# Exercise details
Search the records for the string "size" and copy every line where it turns up.

(Shape position updates)
-=-=-
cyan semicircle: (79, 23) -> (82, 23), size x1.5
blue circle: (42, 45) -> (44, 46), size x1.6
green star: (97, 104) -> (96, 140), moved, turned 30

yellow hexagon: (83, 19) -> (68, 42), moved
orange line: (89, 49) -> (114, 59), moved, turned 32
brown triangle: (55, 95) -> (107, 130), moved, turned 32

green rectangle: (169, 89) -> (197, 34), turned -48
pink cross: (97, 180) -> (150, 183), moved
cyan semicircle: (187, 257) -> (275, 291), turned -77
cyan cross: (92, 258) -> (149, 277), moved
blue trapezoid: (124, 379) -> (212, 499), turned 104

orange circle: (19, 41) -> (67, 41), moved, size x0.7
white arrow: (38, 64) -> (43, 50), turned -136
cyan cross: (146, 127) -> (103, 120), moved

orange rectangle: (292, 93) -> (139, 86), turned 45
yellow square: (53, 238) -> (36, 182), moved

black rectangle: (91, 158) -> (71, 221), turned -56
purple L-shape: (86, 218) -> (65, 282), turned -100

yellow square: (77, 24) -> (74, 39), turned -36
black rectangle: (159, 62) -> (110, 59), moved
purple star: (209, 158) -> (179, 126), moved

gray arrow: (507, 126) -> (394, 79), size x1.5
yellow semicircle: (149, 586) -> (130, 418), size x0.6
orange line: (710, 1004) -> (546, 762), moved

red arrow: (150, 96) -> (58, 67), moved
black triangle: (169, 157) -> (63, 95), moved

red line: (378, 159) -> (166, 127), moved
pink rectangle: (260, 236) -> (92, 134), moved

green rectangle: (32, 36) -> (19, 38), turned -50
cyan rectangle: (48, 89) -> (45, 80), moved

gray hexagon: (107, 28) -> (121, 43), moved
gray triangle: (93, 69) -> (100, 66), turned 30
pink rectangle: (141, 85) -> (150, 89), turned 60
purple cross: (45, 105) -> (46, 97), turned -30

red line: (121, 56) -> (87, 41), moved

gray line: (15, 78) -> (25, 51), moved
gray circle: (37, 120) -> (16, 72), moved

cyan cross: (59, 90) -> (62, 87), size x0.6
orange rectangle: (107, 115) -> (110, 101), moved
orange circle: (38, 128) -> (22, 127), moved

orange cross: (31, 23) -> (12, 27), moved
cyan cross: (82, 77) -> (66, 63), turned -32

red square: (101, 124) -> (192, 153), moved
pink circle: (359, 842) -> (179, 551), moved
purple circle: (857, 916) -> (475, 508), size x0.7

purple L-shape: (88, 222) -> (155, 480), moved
-=-=-
# Final answer
cyan semicircle: (79, 23) -> (82, 23), size x1.5
blue circle: (42, 45) -> (44, 46), size x1.6
orange circle: (19, 41) -> (67, 41), moved, size x0.7
gray arrow: (507, 126) -> (394, 79), size x1.5
yellow semicircle: (149, 586) -> (130, 418), size x0.6
cyan cross: (59, 90) -> (62, 87), size x0.6
purple circle: (857, 916) -> (475, 508), size x0.7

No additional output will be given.